• _INSTRUCTION_:
Return the full listing unchanged, apart from leaving out its images.

• _DATA TO USE_:
********************
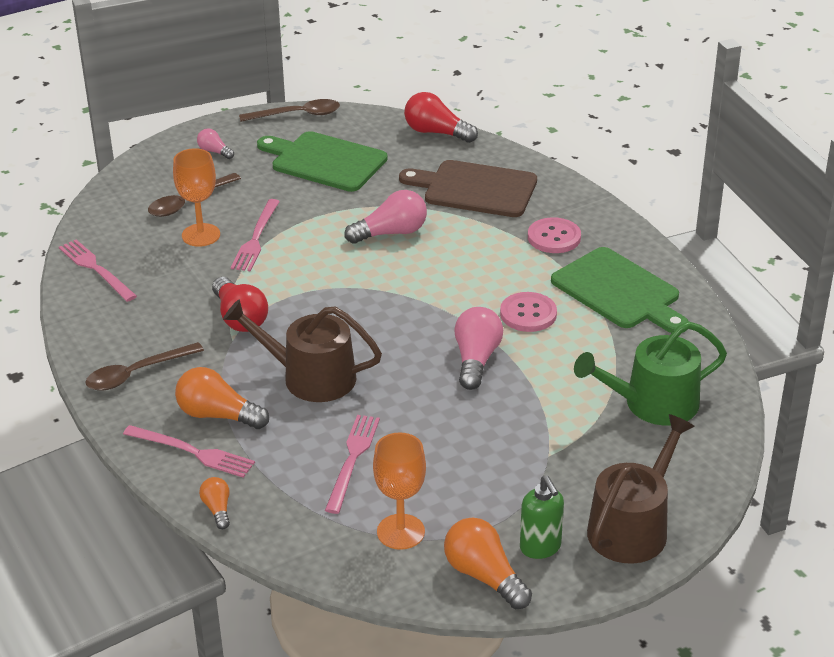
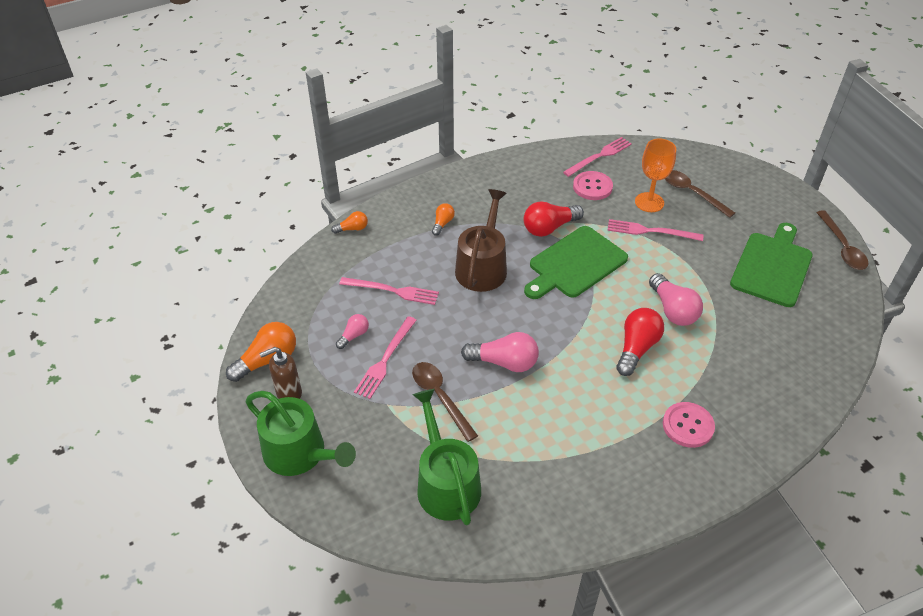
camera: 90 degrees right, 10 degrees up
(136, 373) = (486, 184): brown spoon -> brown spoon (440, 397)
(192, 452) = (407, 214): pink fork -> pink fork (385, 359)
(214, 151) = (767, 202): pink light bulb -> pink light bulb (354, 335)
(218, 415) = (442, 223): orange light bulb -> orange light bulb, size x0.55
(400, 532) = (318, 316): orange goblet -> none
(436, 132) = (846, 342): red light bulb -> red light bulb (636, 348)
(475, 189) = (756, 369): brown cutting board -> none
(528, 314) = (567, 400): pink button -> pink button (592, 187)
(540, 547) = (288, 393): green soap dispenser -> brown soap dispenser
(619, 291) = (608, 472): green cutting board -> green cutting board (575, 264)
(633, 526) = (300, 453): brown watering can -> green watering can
********************
• _RESPONSE AREA_:
camera: 90 degrees right, 10 degrees up
(136, 373) = (486, 184): brown spoon -> brown spoon (440, 397)
(192, 452) = (407, 214): pink fork -> pink fork (385, 359)
(214, 151) = (767, 202): pink light bulb -> pink light bulb (354, 335)
(218, 415) = (442, 223): orange light bulb -> orange light bulb, size x0.55
(400, 532) = (318, 316): orange goblet -> none
(436, 132) = (846, 342): red light bulb -> red light bulb (636, 348)
(475, 189) = (756, 369): brown cutting board -> none
(528, 314) = (567, 400): pink button -> pink button (592, 187)
(540, 547) = (288, 393): green soap dispenser -> brown soap dispenser
(619, 291) = (608, 472): green cutting board -> green cutting board (575, 264)
(633, 526) = (300, 453): brown watering can -> green watering can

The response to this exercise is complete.